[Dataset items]
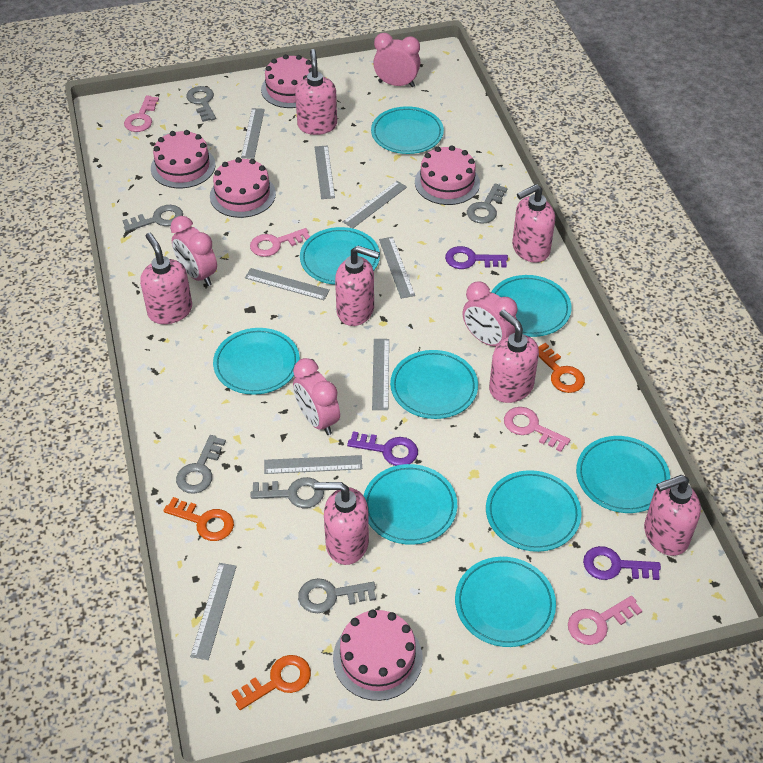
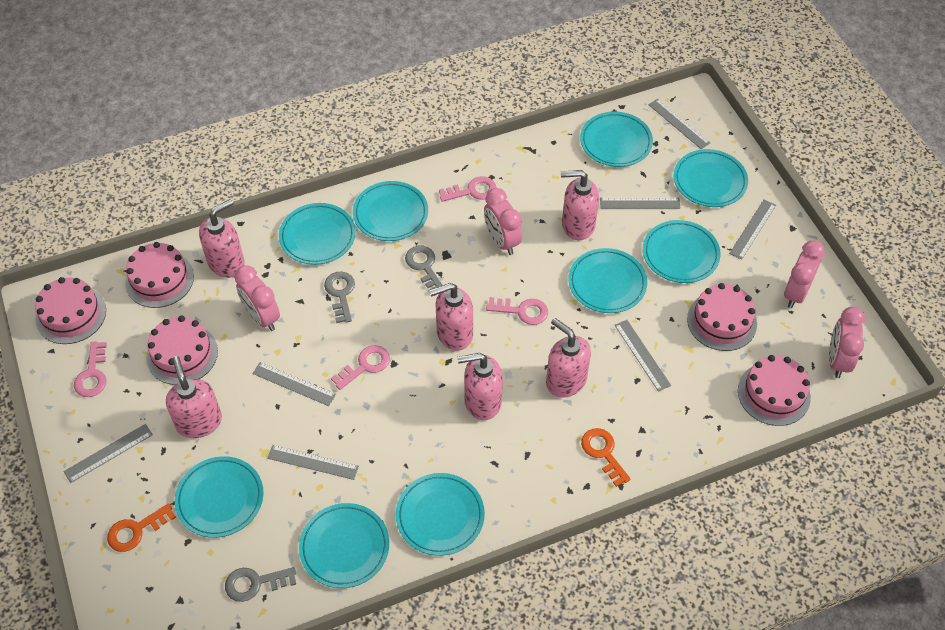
grey key: 6 -> 3
grey ruler: 8 -> 7
orange key: 3 -> 2
pink soap dispenser: 7 -> 6
purple key: 3 -> 0

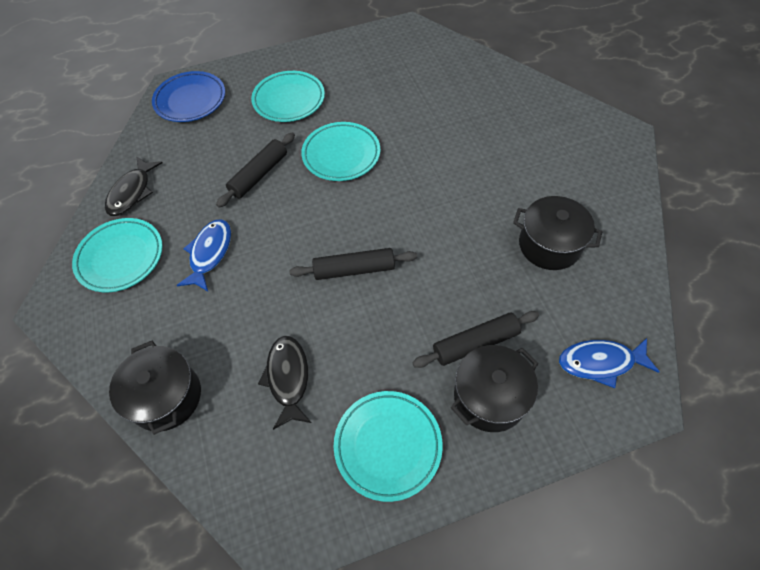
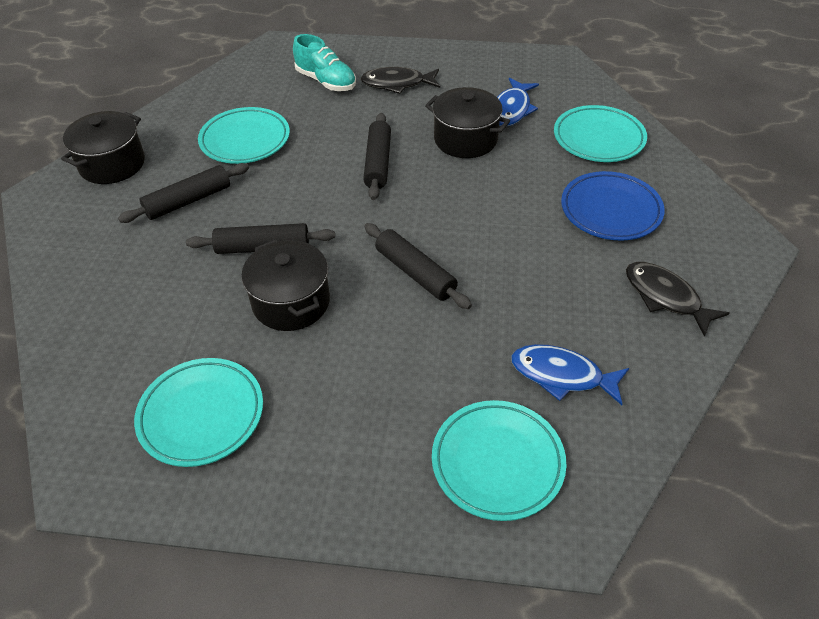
black rolling pin: 3 -> 4
turquoise shoe: 0 -> 1

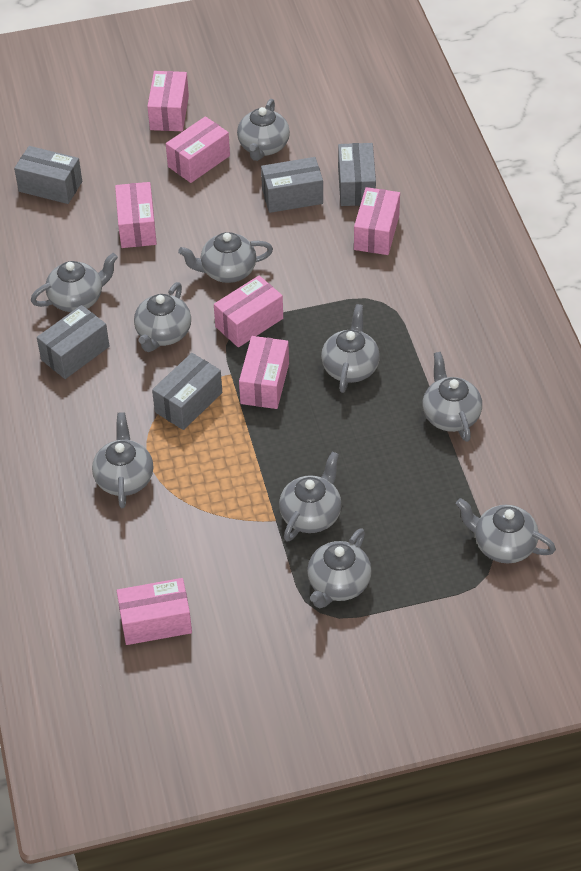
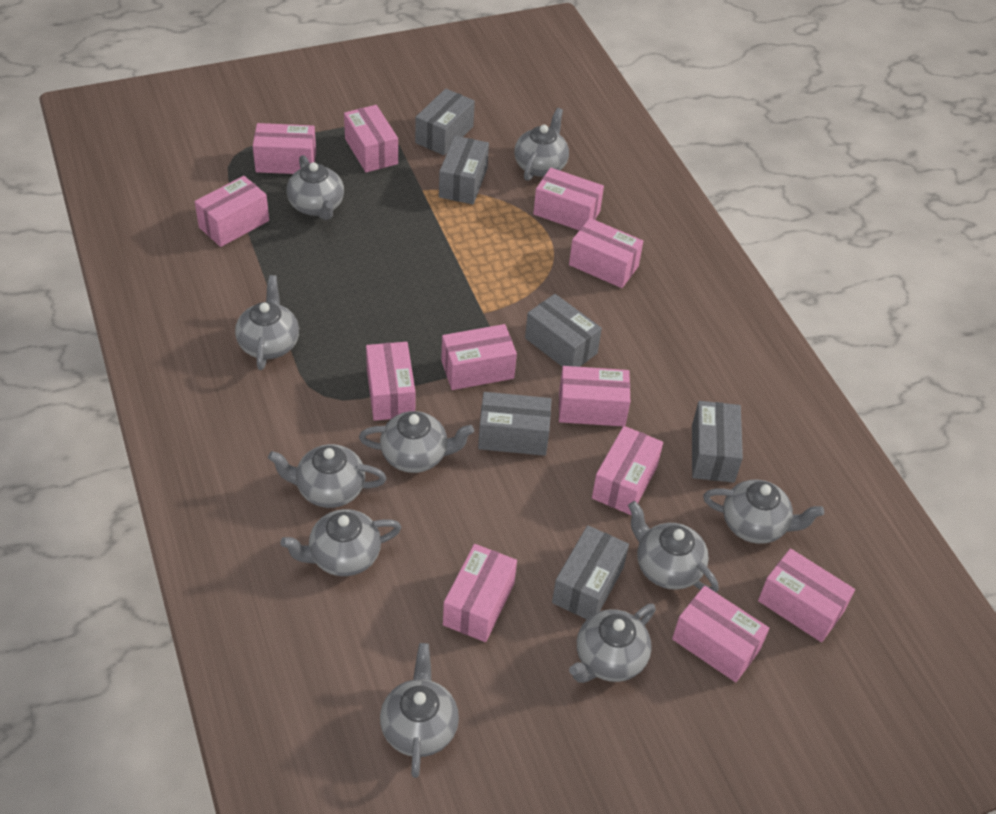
grey box: 5 -> 6
pink box: 7 -> 12

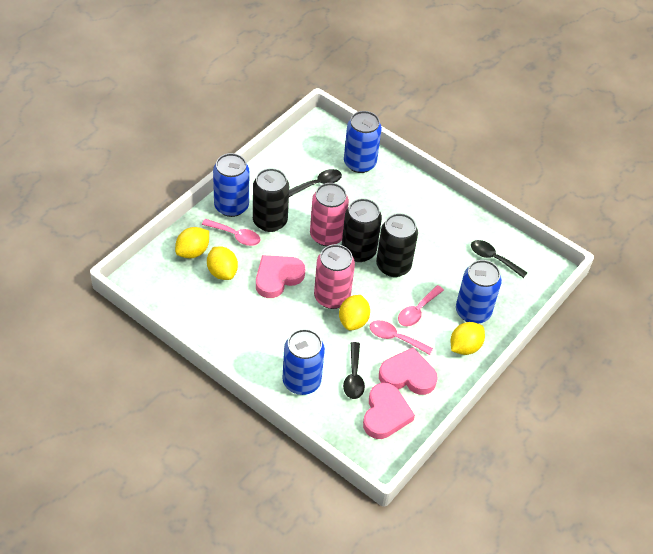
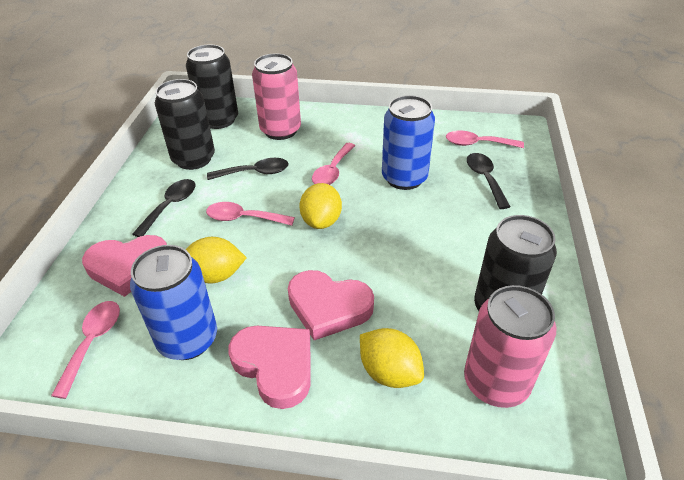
blue can: 4 -> 2
pink spoon: 3 -> 4
yellow lemon: 4 -> 3

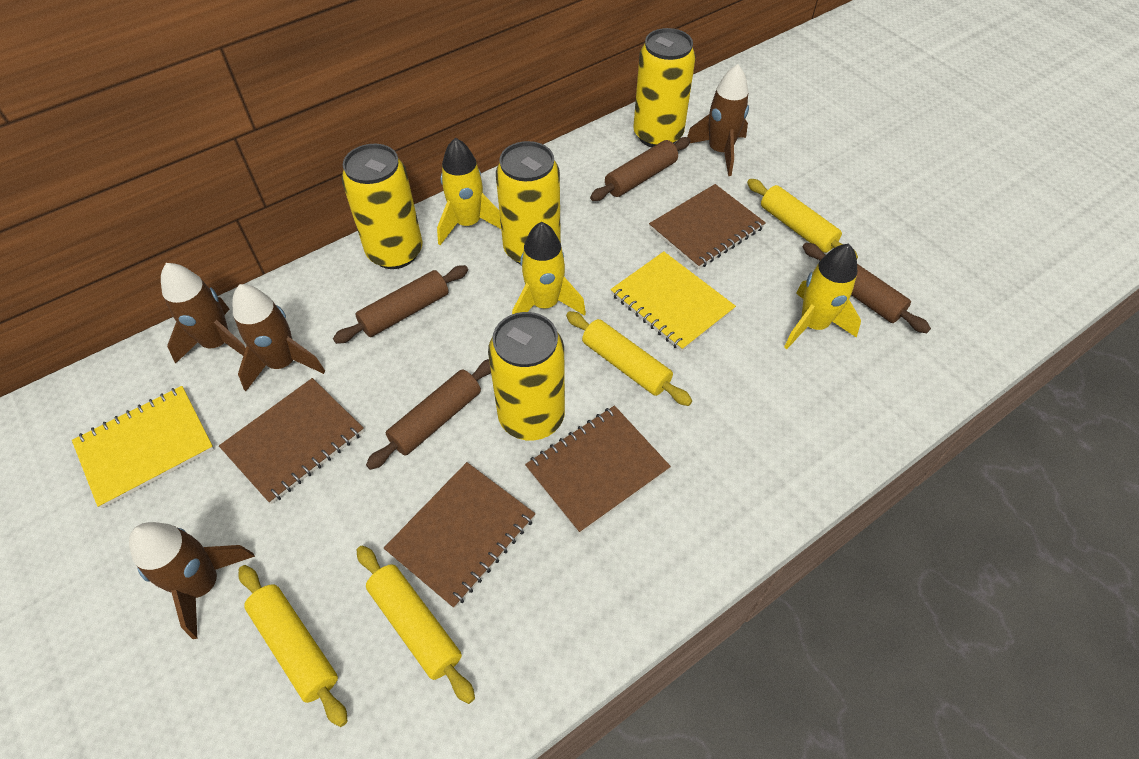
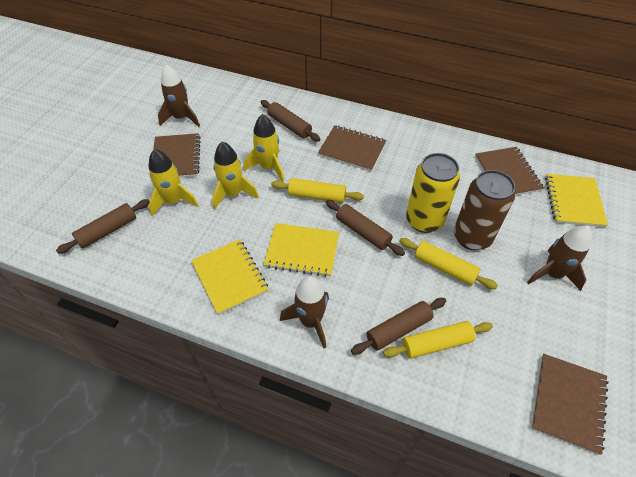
brown can: 0 -> 1
brown rocket: 4 -> 3
yellow can: 4 -> 1
yellow notebook: 2 -> 3
yellow rolling pin: 4 -> 3

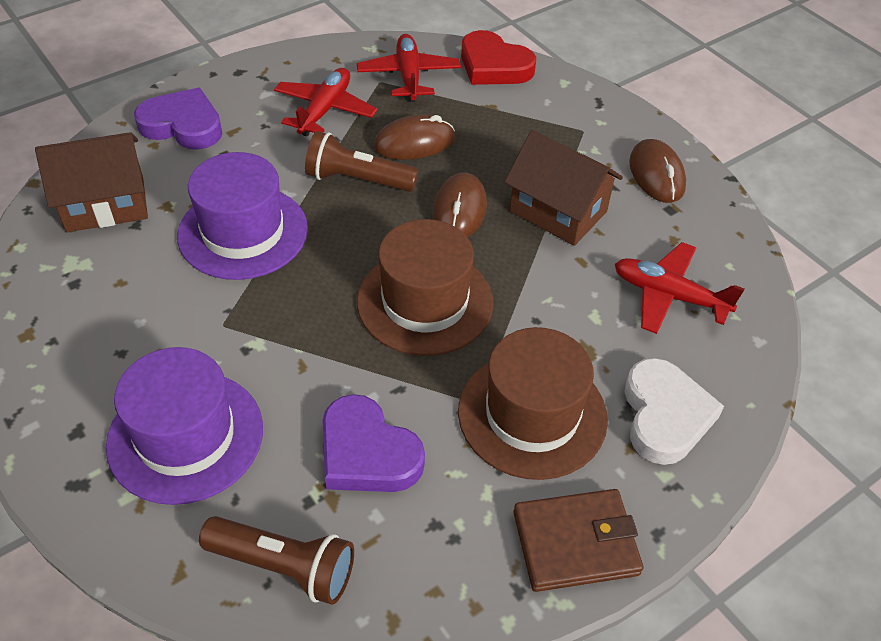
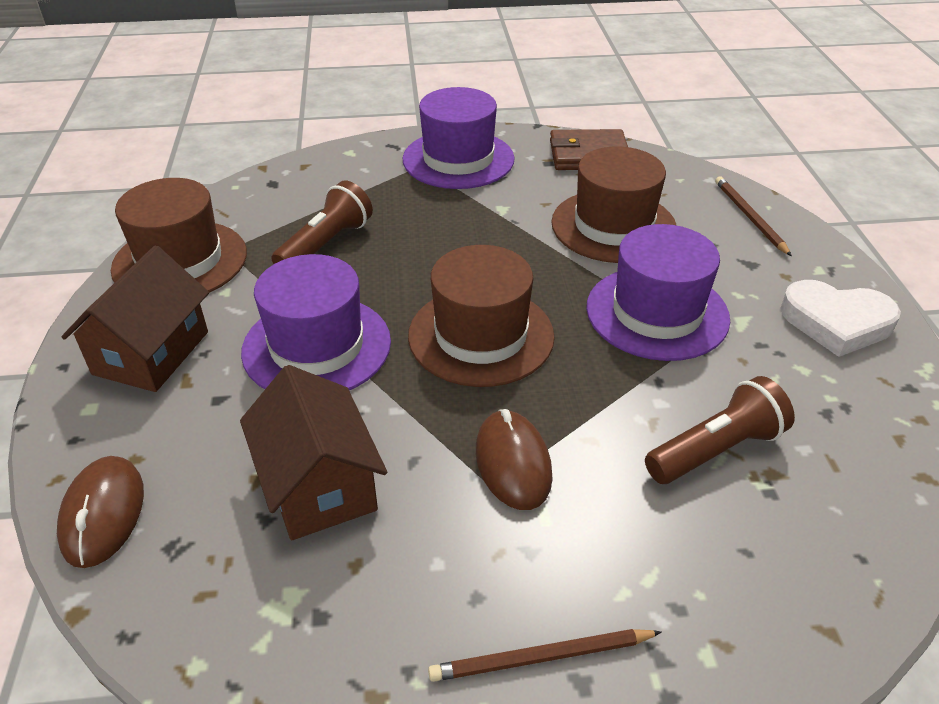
brown hat: 2 -> 3
brown mouse: 3 -> 2
brown pencil: 0 -> 2
purple hat: 2 -> 3
purple heart: 2 -> 0
red heart: 1 -> 0
red plane: 3 -> 0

What you will do: Only the lines above starting with the line with "orange key: 3 -> 2" and going on through the line with "brown mouse: 3 -> 2" belong in the answer; repeat them exactly, minus any picture.

Task solution:
orange key: 3 -> 2
pink soap dispenser: 7 -> 6
purple key: 3 -> 0

black rolling pin: 3 -> 4
turquoise shoe: 0 -> 1

grey box: 5 -> 6
pink box: 7 -> 12

blue can: 4 -> 2
pink spoon: 3 -> 4
yellow lemon: 4 -> 3

brown can: 0 -> 1
brown rocket: 4 -> 3
yellow can: 4 -> 1
yellow notebook: 2 -> 3
yellow rolling pin: 4 -> 3

brown hat: 2 -> 3
brown mouse: 3 -> 2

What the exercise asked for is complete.